Extract every line from the items below that contains the string "perspective", matching case exactly.

*** Begin section ***

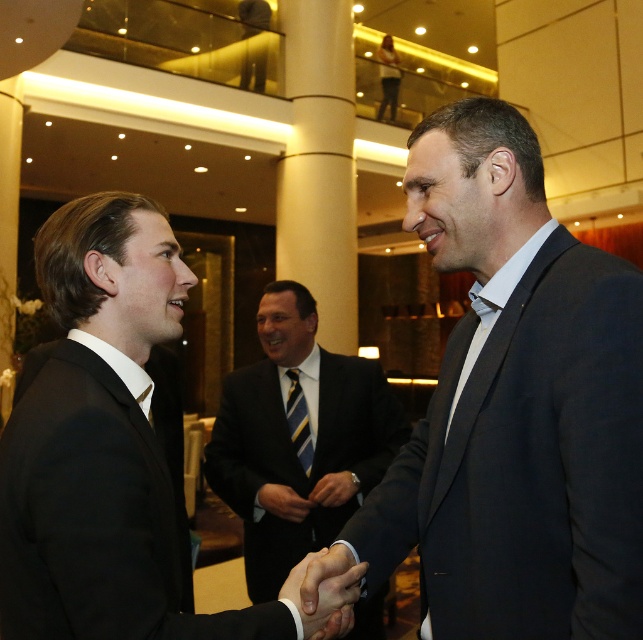
Question: Which object is positioned farthest from the dark gray suit at center?

Choices:
 (A) smooth black hand at center
 (B) striped silk tie at center
 (C) black suit at left
 (D) matte black hand at center

Answer: (B)

Question: Which object appears farthest from the camera in this image?

Choices:
 (A) black suit at left
 (B) smooth black hand at center

Answer: (B)

Question: Where is dark gray suit at center located in relation to striped silk tie at center in the image?

Choices:
 (A) above
 (B) below

Answer: (A)

Question: Can you confirm if black suit at left is wider than dark suit at center?

Choices:
 (A) no
 (B) yes

Answer: (B)

Question: Can you confirm if dark suit at center is positioned below smooth leather hand at center?

Choices:
 (A) yes
 (B) no

Answer: (B)

Question: Which point appears closest to the camera in this image?

Choices:
 (A) (314, 492)
 (B) (291, 513)
 (C) (494, 259)
 (D) (302, 464)

Answer: (C)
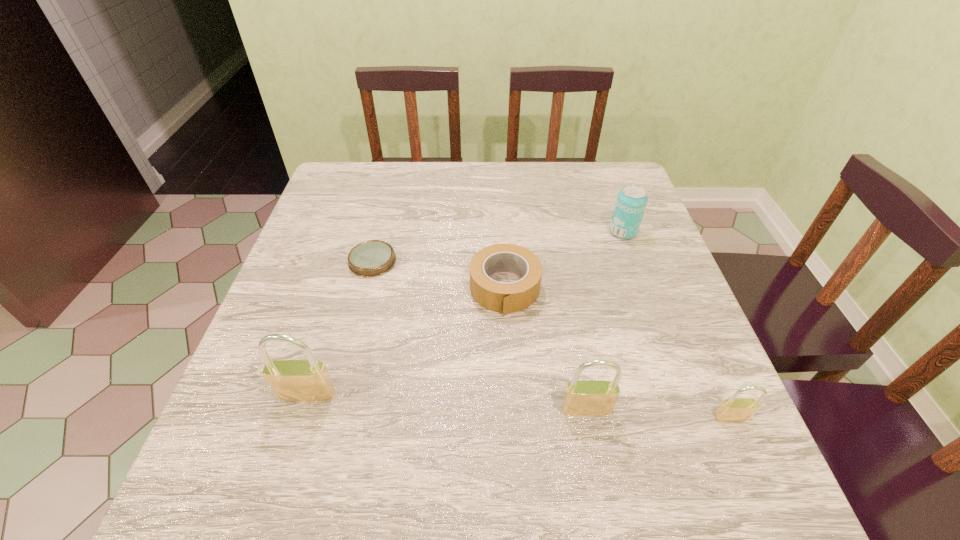
At what (x,y) coordinates should I click in order to perform the action: click on the farthest padlock. Please return your answer as a coordinate pair (x, y). Looking at the image, I should click on (308, 380).

Image resolution: width=960 pixels, height=540 pixels. Identify the location of the leftmost padlock. point(308,380).

This screenshot has width=960, height=540. What are the coordinates of `the second shortest padlock` in the screenshot? It's located at (587, 397).

Locate an element on the screen. the second padlock from right to left is located at coordinates (587, 397).

The width and height of the screenshot is (960, 540). What are the coordinates of `the fourth tallest object` in the screenshot? It's located at (734, 409).

This screenshot has width=960, height=540. Find the location of `the rightmost object`. the rightmost object is located at coordinates pyautogui.click(x=734, y=409).

Locate an element on the screen. The width and height of the screenshot is (960, 540). compass is located at coordinates (371, 258).

Where is `the farthest object`? the farthest object is located at coordinates (630, 205).

I want to click on beer can, so click(630, 205).

Where is `the second shortest object`? The image size is (960, 540). the second shortest object is located at coordinates (505, 298).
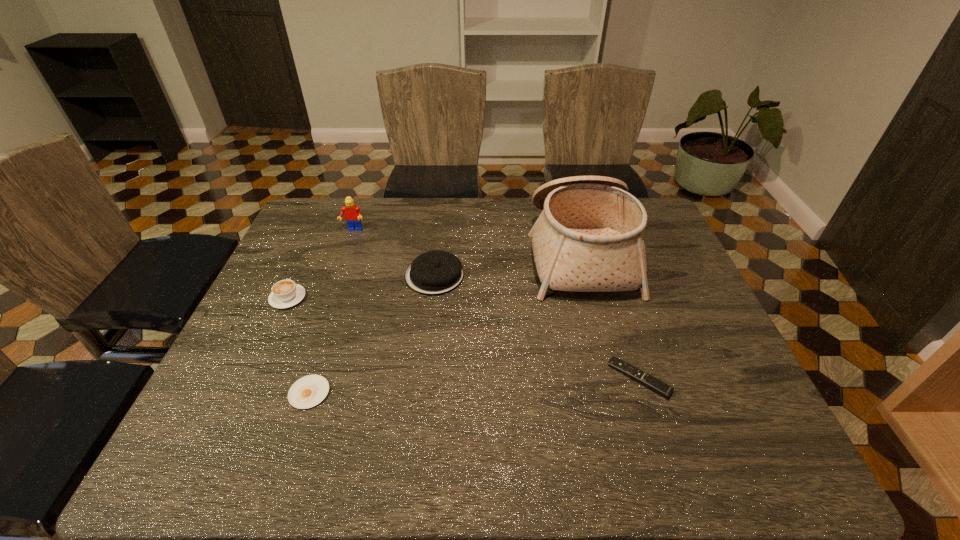
Locate an element on the screen. This screenshot has height=540, width=960. empty space between the third shortest object and the Lego is located at coordinates click(321, 264).

You are a GUI agent. You are given a task and a screenshot of the screen. Output one action in this format:
    pyautogui.click(x=<x>, y=<y>)
    Task: Click on the vacant area that lies between the fourth tallest object and the third object from right to left
    The image size is (960, 540).
    Given the screenshot: What is the action you would take?
    point(361,287)

Where is `empty space between the remote control and the leftmost object`? The image size is (960, 540). empty space between the remote control and the leftmost object is located at coordinates (464, 338).

This screenshot has width=960, height=540. Identify the location of vacant space that is in between the leftmost object and the third object from right to left. (361, 287).

This screenshot has height=540, width=960. Find the location of `vacant area between the second shortest object and the cappuccino`. vacant area between the second shortest object and the cappuccino is located at coordinates (464, 338).

I want to click on free spot between the third tallest object and the Lego, so click(394, 253).

This screenshot has width=960, height=540. Identify the location of free spot between the fifth tallest object and the shortest object. (474, 386).

The height and width of the screenshot is (540, 960). I want to click on vacant space that's between the fifth tallest object and the egg yolk, so click(474, 386).

Locate an element on the screen. empty space between the Lego and the remote control is located at coordinates (496, 304).

Where is `object that is the closest to the fourth object from left to right`? The height and width of the screenshot is (540, 960). object that is the closest to the fourth object from left to right is located at coordinates click(352, 212).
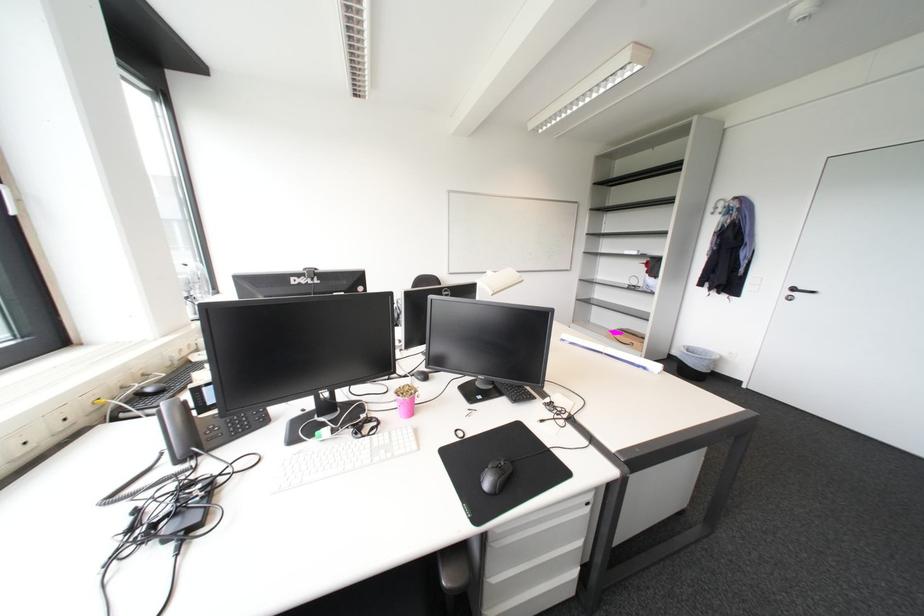
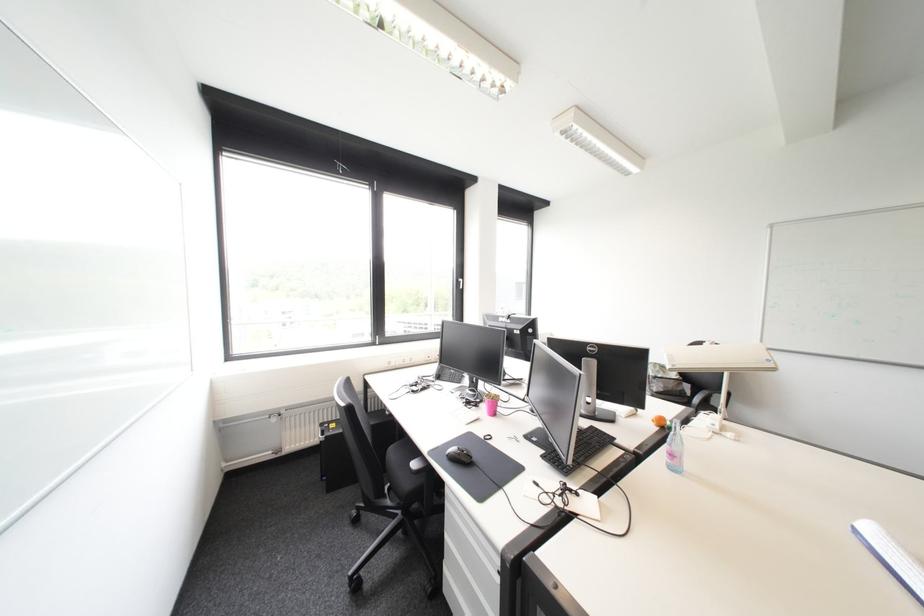
Find the pixel in the second image that matches (x=417, y=399) in the first image.

(495, 400)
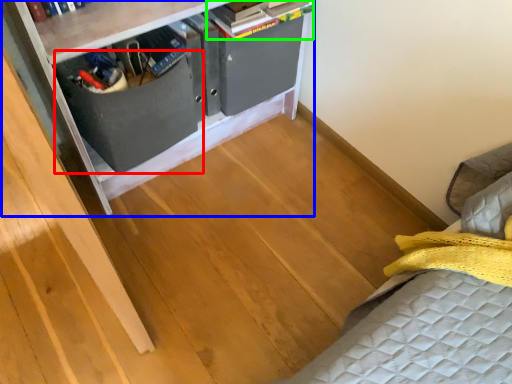
Question: Considering the real-world distances, which object is closest to drawer (highlighted by a red box)? furniture (highlighted by a blue box) or book (highlighted by a green box).

Choices:
 (A) furniture
 (B) book

Answer: (A)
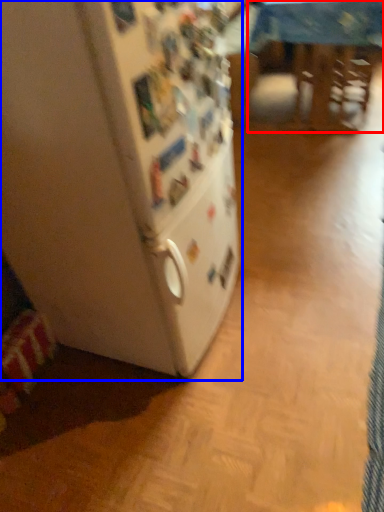
Question: Among these objects, which one is nearest to the camera, table (highlighted by a red box) or refrigerator (highlighted by a blue box)?

Choices:
 (A) table
 (B) refrigerator

Answer: (B)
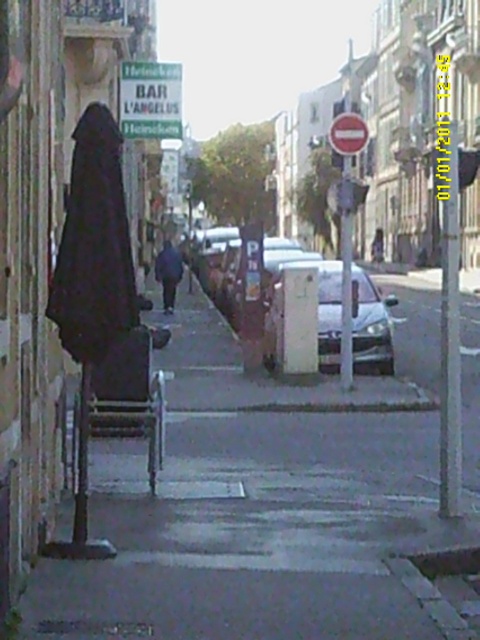
You are a delivery person who needs to place a small package on the ground near the black matte coat at left. Based on the coordinates provided, where should you place the package?

You should place the package near the black matte coat at left at point (94,244).

You are standing at the point labeled as point (265, 512). Which object is directly to your right? Please choose between the BAR L ANGELUS building and the dark gray concrete sidewalk at left.

The dark gray concrete sidewalk at left is directly to the right of point (265, 512), as the point indicates its location.

You are a delivery person who needs to place a large package on the sidewalk. You see the dark gray concrete sidewalk at left and the dark gray coat at center. Which surface can you use to place the package without obstructing the coat?

The dark gray concrete sidewalk at left is in front of the dark gray coat at center, so you can place the package on the dark gray concrete sidewalk at left without obstructing the coat.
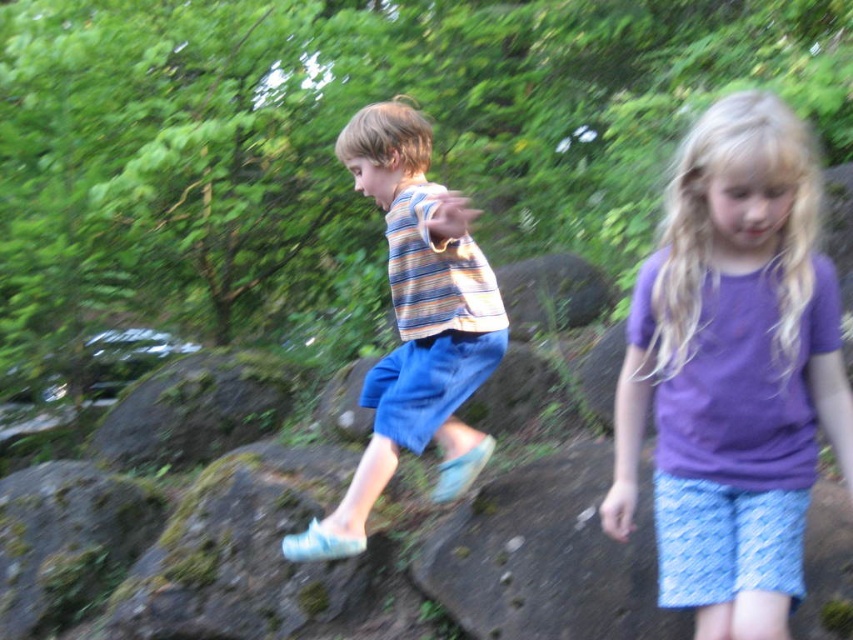
Who is positioned more to the left, purple cotton shirt at center or green mossy rock at center?

Positioned to the left is green mossy rock at center.

Is purple cotton shirt at center in front of green mossy rock at center?

Yes, it is in front of green mossy rock at center.

Locate an element on the screen. The width and height of the screenshot is (853, 640). purple cotton shirt at center is located at coordinates (733, 371).

Can you confirm if purple cotton shirt at center is positioned to the left of striped cotton shirt at center?

No, purple cotton shirt at center is not to the left of striped cotton shirt at center.

Between purple cotton shirt at center and striped cotton shirt at center, which one appears on the right side from the viewer's perspective?

Positioned to the right is purple cotton shirt at center.

Is point (809, 276) positioned behind point (407, 113)?

No, it is in front of (407, 113).

Image resolution: width=853 pixels, height=640 pixels. What are the coordinates of `purple cotton shirt at center` in the screenshot? It's located at (733, 371).

Who is shorter, green mossy rock at lower left or green mossy rock at center?

green mossy rock at lower left is shorter.

I want to click on green mossy rock at lower left, so click(67, 541).

This screenshot has height=640, width=853. What are the coordinates of `green mossy rock at lower left` in the screenshot? It's located at (67, 541).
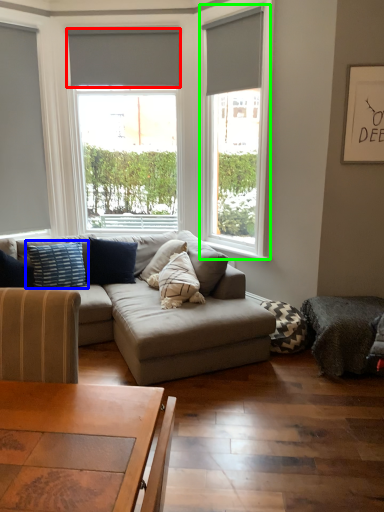
Question: Which object is the closest to the blind (highlighted by a red box)? Choose among these: pillow (highlighted by a blue box) or window (highlighted by a green box).

Choices:
 (A) pillow
 (B) window

Answer: (B)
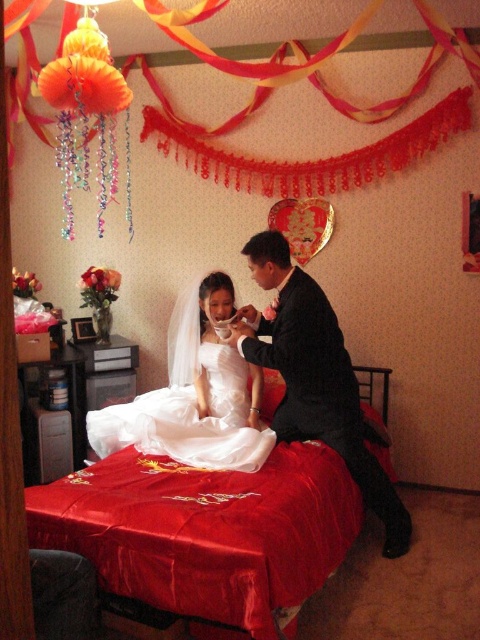
Question: Is shiny black suit at center wider than black marble chair at lower left?

Choices:
 (A) yes
 (B) no

Answer: (A)

Question: Estimate the real-world distances between objects in this image. Which object is closer to the shiny black suit at center?

Choices:
 (A) silky satin bed at center
 (B) black marble chair at lower left
 (C) white satin dress at center

Answer: (C)

Question: Which point is farther to the camera?

Choices:
 (A) (300, 536)
 (B) (33, 561)

Answer: (A)

Question: Which point is closer to the camera taking this photo?

Choices:
 (A) (373, 492)
 (B) (52, 595)
 (C) (207, 604)

Answer: (B)

Question: Does shiny black suit at center appear over white satin dress at center?

Choices:
 (A) yes
 (B) no

Answer: (B)

Question: Does shiny black suit at center lie behind black marble chair at lower left?

Choices:
 (A) no
 (B) yes

Answer: (B)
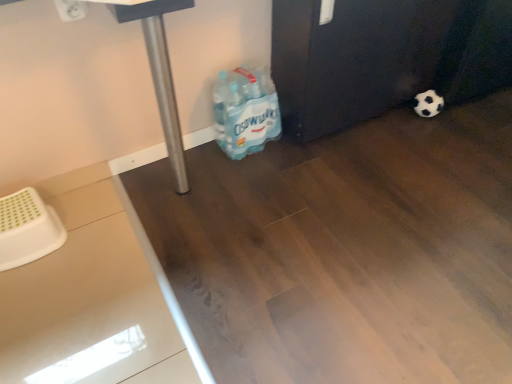
Question: From a real-world perspective, is black and white textured football at lower right physically located above or below blue plastic water bottles at lower center?

Choices:
 (A) below
 (B) above

Answer: (A)

Question: Is point (423, 114) positioned closer to the camera than point (217, 97)?

Choices:
 (A) farther
 (B) closer

Answer: (A)

Question: In the image, is black and white textured football at lower right on the left side or the right side of blue plastic water bottles at lower center?

Choices:
 (A) right
 (B) left

Answer: (A)

Question: From a real-world perspective, is blue plastic water bottles at lower center physically located above or below black and white textured football at lower right?

Choices:
 (A) above
 (B) below

Answer: (A)

Question: Is blue plastic water bottles at lower center bigger or smaller than black and white textured football at lower right?

Choices:
 (A) small
 (B) big

Answer: (B)

Question: Considering the positions of blue plastic water bottles at lower center and black and white textured football at lower right in the image, is blue plastic water bottles at lower center taller or shorter than black and white textured football at lower right?

Choices:
 (A) tall
 (B) short

Answer: (A)

Question: Relative to black and white textured football at lower right, is blue plastic water bottles at lower center in front or behind?

Choices:
 (A) front
 (B) behind

Answer: (A)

*** End section ***

:: EXERCISE RESPONSE ::
Between purple cotton shirt at center and striped cotton shirt at center, which one appears on the right side from the viewer's perspective?
Question: From a real-world perspective, is black and white textured football at lower right physically located above or below blue plastic water bottles at lower center?
Question: From a real-world perspective, is blue plastic water bottles at lower center physically located above or below black and white textured football at lower right?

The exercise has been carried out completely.